**** Raw records

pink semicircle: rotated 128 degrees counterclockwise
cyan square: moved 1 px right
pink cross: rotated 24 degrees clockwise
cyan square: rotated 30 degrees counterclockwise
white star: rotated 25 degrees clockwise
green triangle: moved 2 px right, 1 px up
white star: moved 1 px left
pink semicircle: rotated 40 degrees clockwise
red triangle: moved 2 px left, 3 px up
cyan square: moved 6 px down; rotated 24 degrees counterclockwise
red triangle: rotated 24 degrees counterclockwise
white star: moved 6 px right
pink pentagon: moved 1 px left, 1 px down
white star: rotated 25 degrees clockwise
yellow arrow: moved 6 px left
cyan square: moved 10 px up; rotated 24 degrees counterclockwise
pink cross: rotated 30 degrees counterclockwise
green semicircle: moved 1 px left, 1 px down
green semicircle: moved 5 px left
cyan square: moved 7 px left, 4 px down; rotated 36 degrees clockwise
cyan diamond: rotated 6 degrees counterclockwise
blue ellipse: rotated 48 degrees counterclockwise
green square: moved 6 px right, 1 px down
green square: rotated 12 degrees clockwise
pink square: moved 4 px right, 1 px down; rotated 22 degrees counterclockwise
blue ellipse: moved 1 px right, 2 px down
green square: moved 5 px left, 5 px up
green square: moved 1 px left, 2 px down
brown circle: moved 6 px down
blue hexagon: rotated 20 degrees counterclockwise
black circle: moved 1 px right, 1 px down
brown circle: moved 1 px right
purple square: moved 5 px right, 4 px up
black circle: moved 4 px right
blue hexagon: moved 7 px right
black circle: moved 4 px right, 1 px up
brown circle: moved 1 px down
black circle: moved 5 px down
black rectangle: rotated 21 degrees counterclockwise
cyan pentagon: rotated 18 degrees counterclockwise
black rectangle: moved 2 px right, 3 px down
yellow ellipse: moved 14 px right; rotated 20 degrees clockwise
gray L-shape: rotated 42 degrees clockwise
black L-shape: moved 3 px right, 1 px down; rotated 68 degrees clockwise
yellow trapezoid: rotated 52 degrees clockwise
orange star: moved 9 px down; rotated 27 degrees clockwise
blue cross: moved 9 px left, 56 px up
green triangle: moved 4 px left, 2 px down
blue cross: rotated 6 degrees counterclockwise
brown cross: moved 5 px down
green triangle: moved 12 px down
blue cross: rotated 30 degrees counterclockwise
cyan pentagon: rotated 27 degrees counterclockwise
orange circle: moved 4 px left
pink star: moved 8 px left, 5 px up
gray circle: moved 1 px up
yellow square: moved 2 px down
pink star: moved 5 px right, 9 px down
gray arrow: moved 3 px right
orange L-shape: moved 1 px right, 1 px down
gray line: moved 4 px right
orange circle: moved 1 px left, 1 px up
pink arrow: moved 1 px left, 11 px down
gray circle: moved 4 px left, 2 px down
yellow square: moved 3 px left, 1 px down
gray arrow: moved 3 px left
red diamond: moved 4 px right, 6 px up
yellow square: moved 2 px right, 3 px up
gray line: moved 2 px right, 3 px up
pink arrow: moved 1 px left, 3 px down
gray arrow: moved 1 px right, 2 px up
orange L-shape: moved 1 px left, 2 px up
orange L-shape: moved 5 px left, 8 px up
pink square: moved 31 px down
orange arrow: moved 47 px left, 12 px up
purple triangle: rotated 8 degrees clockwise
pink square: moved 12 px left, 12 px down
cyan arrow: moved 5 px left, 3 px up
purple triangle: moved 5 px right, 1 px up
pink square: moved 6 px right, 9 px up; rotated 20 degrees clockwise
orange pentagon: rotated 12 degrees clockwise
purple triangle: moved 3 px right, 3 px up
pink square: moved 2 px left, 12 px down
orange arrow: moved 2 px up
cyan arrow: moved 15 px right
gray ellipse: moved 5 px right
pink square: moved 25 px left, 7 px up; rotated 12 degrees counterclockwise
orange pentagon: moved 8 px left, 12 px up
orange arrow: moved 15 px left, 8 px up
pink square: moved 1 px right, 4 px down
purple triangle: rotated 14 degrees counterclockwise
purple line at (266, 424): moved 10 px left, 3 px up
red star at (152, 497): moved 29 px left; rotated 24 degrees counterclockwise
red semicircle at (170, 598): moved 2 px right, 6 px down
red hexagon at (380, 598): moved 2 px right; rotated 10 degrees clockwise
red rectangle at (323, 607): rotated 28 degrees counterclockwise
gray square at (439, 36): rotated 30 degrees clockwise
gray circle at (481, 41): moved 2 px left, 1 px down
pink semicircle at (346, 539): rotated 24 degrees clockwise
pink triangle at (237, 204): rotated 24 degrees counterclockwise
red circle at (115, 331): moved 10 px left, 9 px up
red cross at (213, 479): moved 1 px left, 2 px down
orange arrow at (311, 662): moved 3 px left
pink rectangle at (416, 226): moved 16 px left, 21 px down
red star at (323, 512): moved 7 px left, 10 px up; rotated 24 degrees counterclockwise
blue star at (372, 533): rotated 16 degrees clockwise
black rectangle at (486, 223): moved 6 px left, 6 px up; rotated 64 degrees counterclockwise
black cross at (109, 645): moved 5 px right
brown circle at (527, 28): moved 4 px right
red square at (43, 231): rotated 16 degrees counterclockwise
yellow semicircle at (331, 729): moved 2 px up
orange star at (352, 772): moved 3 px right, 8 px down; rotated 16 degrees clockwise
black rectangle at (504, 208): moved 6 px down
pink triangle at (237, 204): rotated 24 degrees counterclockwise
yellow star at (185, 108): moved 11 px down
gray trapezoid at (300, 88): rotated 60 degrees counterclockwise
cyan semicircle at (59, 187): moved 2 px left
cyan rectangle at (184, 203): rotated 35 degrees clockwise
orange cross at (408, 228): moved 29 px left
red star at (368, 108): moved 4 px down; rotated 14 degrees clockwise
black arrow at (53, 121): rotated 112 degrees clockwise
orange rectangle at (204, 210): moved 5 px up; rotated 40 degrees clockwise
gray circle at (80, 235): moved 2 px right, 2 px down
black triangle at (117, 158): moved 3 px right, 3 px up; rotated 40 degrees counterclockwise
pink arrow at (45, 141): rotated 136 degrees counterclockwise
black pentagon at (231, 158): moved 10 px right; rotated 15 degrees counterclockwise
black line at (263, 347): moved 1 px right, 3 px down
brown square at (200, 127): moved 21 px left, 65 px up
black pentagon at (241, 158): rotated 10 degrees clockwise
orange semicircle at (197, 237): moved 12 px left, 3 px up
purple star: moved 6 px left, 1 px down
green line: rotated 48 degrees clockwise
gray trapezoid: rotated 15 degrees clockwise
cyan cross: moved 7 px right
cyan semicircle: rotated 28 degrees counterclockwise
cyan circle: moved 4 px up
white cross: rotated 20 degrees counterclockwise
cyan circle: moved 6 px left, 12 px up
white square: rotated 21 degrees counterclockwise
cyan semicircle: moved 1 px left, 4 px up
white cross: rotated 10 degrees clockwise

********

» The exercise: In all of the rows above, swap every "cyan" for "teal" and leave everything else as it is.

» Written solution:
pink semicircle: rotated 128 degrees counterclockwise
teal square: moved 1 px right
pink cross: rotated 24 degrees clockwise
teal square: rotated 30 degrees counterclockwise
white star: rotated 25 degrees clockwise
green triangle: moved 2 px right, 1 px up
white star: moved 1 px left
pink semicircle: rotated 40 degrees clockwise
red triangle: moved 2 px left, 3 px up
teal square: moved 6 px down; rotated 24 degrees counterclockwise
red triangle: rotated 24 degrees counterclockwise
white star: moved 6 px right
pink pentagon: moved 1 px left, 1 px down
white star: rotated 25 degrees clockwise
yellow arrow: moved 6 px left
teal square: moved 10 px up; rotated 24 degrees counterclockwise
pink cross: rotated 30 degrees counterclockwise
green semicircle: moved 1 px left, 1 px down
green semicircle: moved 5 px left
teal square: moved 7 px left, 4 px down; rotated 36 degrees clockwise
teal diamond: rotated 6 degrees counterclockwise
blue ellipse: rotated 48 degrees counterclockwise
green square: moved 6 px right, 1 px down
green square: rotated 12 degrees clockwise
pink square: moved 4 px right, 1 px down; rotated 22 degrees counterclockwise
blue ellipse: moved 1 px right, 2 px down
green square: moved 5 px left, 5 px up
green square: moved 1 px left, 2 px down
brown circle: moved 6 px down
blue hexagon: rotated 20 degrees counterclockwise
black circle: moved 1 px right, 1 px down
brown circle: moved 1 px right
purple square: moved 5 px right, 4 px up
black circle: moved 4 px right
blue hexagon: moved 7 px right
black circle: moved 4 px right, 1 px up
brown circle: moved 1 px down
black circle: moved 5 px down
black rectangle: rotated 21 degrees counterclockwise
teal pentagon: rotated 18 degrees counterclockwise
black rectangle: moved 2 px right, 3 px down
yellow ellipse: moved 14 px right; rotated 20 degrees clockwise
gray L-shape: rotated 42 degrees clockwise
black L-shape: moved 3 px right, 1 px down; rotated 68 degrees clockwise
yellow trapezoid: rotated 52 degrees clockwise
orange star: moved 9 px down; rotated 27 degrees clockwise
blue cross: moved 9 px left, 56 px up
green triangle: moved 4 px left, 2 px down
blue cross: rotated 6 degrees counterclockwise
brown cross: moved 5 px down
green triangle: moved 12 px down
blue cross: rotated 30 degrees counterclockwise
teal pentagon: rotated 27 degrees counterclockwise
orange circle: moved 4 px left
pink star: moved 8 px left, 5 px up
gray circle: moved 1 px up
yellow square: moved 2 px down
pink star: moved 5 px right, 9 px down
gray arrow: moved 3 px right
orange L-shape: moved 1 px right, 1 px down
gray line: moved 4 px right
orange circle: moved 1 px left, 1 px up
pink arrow: moved 1 px left, 11 px down
gray circle: moved 4 px left, 2 px down
yellow square: moved 3 px left, 1 px down
gray arrow: moved 3 px left
red diamond: moved 4 px right, 6 px up
yellow square: moved 2 px right, 3 px up
gray line: moved 2 px right, 3 px up
pink arrow: moved 1 px left, 3 px down
gray arrow: moved 1 px right, 2 px up
orange L-shape: moved 1 px left, 2 px up
orange L-shape: moved 5 px left, 8 px up
pink square: moved 31 px down
orange arrow: moved 47 px left, 12 px up
purple triangle: rotated 8 degrees clockwise
pink square: moved 12 px left, 12 px down
teal arrow: moved 5 px left, 3 px up
purple triangle: moved 5 px right, 1 px up
pink square: moved 6 px right, 9 px up; rotated 20 degrees clockwise
orange pentagon: rotated 12 degrees clockwise
purple triangle: moved 3 px right, 3 px up
pink square: moved 2 px left, 12 px down
orange arrow: moved 2 px up
teal arrow: moved 15 px right
gray ellipse: moved 5 px right
pink square: moved 25 px left, 7 px up; rotated 12 degrees counterclockwise
orange pentagon: moved 8 px left, 12 px up
orange arrow: moved 15 px left, 8 px up
pink square: moved 1 px right, 4 px down
purple triangle: rotated 14 degrees counterclockwise
purple line at (266, 424): moved 10 px left, 3 px up
red star at (152, 497): moved 29 px left; rotated 24 degrees counterclockwise
red semicircle at (170, 598): moved 2 px right, 6 px down
red hexagon at (380, 598): moved 2 px right; rotated 10 degrees clockwise
red rectangle at (323, 607): rotated 28 degrees counterclockwise
gray square at (439, 36): rotated 30 degrees clockwise
gray circle at (481, 41): moved 2 px left, 1 px down
pink semicircle at (346, 539): rotated 24 degrees clockwise
pink triangle at (237, 204): rotated 24 degrees counterclockwise
red circle at (115, 331): moved 10 px left, 9 px up
red cross at (213, 479): moved 1 px left, 2 px down
orange arrow at (311, 662): moved 3 px left
pink rectangle at (416, 226): moved 16 px left, 21 px down
red star at (323, 512): moved 7 px left, 10 px up; rotated 24 degrees counterclockwise
blue star at (372, 533): rotated 16 degrees clockwise
black rectangle at (486, 223): moved 6 px left, 6 px up; rotated 64 degrees counterclockwise
black cross at (109, 645): moved 5 px right
brown circle at (527, 28): moved 4 px right
red square at (43, 231): rotated 16 degrees counterclockwise
yellow semicircle at (331, 729): moved 2 px up
orange star at (352, 772): moved 3 px right, 8 px down; rotated 16 degrees clockwise
black rectangle at (504, 208): moved 6 px down
pink triangle at (237, 204): rotated 24 degrees counterclockwise
yellow star at (185, 108): moved 11 px down
gray trapezoid at (300, 88): rotated 60 degrees counterclockwise
teal semicircle at (59, 187): moved 2 px left
teal rectangle at (184, 203): rotated 35 degrees clockwise
orange cross at (408, 228): moved 29 px left
red star at (368, 108): moved 4 px down; rotated 14 degrees clockwise
black arrow at (53, 121): rotated 112 degrees clockwise
orange rectangle at (204, 210): moved 5 px up; rotated 40 degrees clockwise
gray circle at (80, 235): moved 2 px right, 2 px down
black triangle at (117, 158): moved 3 px right, 3 px up; rotated 40 degrees counterclockwise
pink arrow at (45, 141): rotated 136 degrees counterclockwise
black pentagon at (231, 158): moved 10 px right; rotated 15 degrees counterclockwise
black line at (263, 347): moved 1 px right, 3 px down
brown square at (200, 127): moved 21 px left, 65 px up
black pentagon at (241, 158): rotated 10 degrees clockwise
orange semicircle at (197, 237): moved 12 px left, 3 px up
purple star: moved 6 px left, 1 px down
green line: rotated 48 degrees clockwise
gray trapezoid: rotated 15 degrees clockwise
teal cross: moved 7 px right
teal semicircle: rotated 28 degrees counterclockwise
teal circle: moved 4 px up
white cross: rotated 20 degrees counterclockwise
teal circle: moved 6 px left, 12 px up
white square: rotated 21 degrees counterclockwise
teal semicircle: moved 1 px left, 4 px up
white cross: rotated 10 degrees clockwise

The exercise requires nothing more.